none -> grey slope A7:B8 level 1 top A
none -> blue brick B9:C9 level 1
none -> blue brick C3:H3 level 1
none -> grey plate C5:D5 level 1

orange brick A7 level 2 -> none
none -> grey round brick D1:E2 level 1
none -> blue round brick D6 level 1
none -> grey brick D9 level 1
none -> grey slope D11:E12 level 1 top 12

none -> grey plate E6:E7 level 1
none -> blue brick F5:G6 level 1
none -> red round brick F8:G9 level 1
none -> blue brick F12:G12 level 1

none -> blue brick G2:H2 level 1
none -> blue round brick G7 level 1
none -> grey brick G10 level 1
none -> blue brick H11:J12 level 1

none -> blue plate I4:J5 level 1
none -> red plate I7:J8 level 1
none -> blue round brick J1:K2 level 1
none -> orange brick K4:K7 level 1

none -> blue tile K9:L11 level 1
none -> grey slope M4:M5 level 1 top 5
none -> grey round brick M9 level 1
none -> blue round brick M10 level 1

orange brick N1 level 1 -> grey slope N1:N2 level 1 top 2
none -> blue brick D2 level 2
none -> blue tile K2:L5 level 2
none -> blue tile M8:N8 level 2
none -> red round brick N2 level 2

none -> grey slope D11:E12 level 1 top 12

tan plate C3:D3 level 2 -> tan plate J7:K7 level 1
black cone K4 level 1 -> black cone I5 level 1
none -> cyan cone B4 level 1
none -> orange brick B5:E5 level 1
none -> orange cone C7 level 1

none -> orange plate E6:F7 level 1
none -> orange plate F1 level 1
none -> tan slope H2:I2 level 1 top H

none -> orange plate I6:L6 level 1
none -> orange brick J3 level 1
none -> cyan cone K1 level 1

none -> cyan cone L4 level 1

══════

Extract the full listing above without altering anything.

*Exercise response*
none -> grey slope A7:B8 level 1 top A
none -> blue brick B9:C9 level 1
none -> blue brick C3:H3 level 1
none -> grey plate C5:D5 level 1

orange brick A7 level 2 -> none
none -> grey round brick D1:E2 level 1
none -> blue round brick D6 level 1
none -> grey brick D9 level 1
none -> grey slope D11:E12 level 1 top 12

none -> grey plate E6:E7 level 1
none -> blue brick F5:G6 level 1
none -> red round brick F8:G9 level 1
none -> blue brick F12:G12 level 1

none -> blue brick G2:H2 level 1
none -> blue round brick G7 level 1
none -> grey brick G10 level 1
none -> blue brick H11:J12 level 1

none -> blue plate I4:J5 level 1
none -> red plate I7:J8 level 1
none -> blue round brick J1:K2 level 1
none -> orange brick K4:K7 level 1

none -> blue tile K9:L11 level 1
none -> grey slope M4:M5 level 1 top 5
none -> grey round brick M9 level 1
none -> blue round brick M10 level 1

orange brick N1 level 1 -> grey slope N1:N2 level 1 top 2
none -> blue brick D2 level 2
none -> blue tile K2:L5 level 2
none -> blue tile M8:N8 level 2
none -> red round brick N2 level 2

none -> grey slope D11:E12 level 1 top 12

tan plate C3:D3 level 2 -> tan plate J7:K7 level 1
black cone K4 level 1 -> black cone I5 level 1
none -> cyan cone B4 level 1
none -> orange brick B5:E5 level 1
none -> orange cone C7 level 1

none -> orange plate E6:F7 level 1
none -> orange plate F1 level 1
none -> tan slope H2:I2 level 1 top H

none -> orange plate I6:L6 level 1
none -> orange brick J3 level 1
none -> cyan cone K1 level 1

none -> cyan cone L4 level 1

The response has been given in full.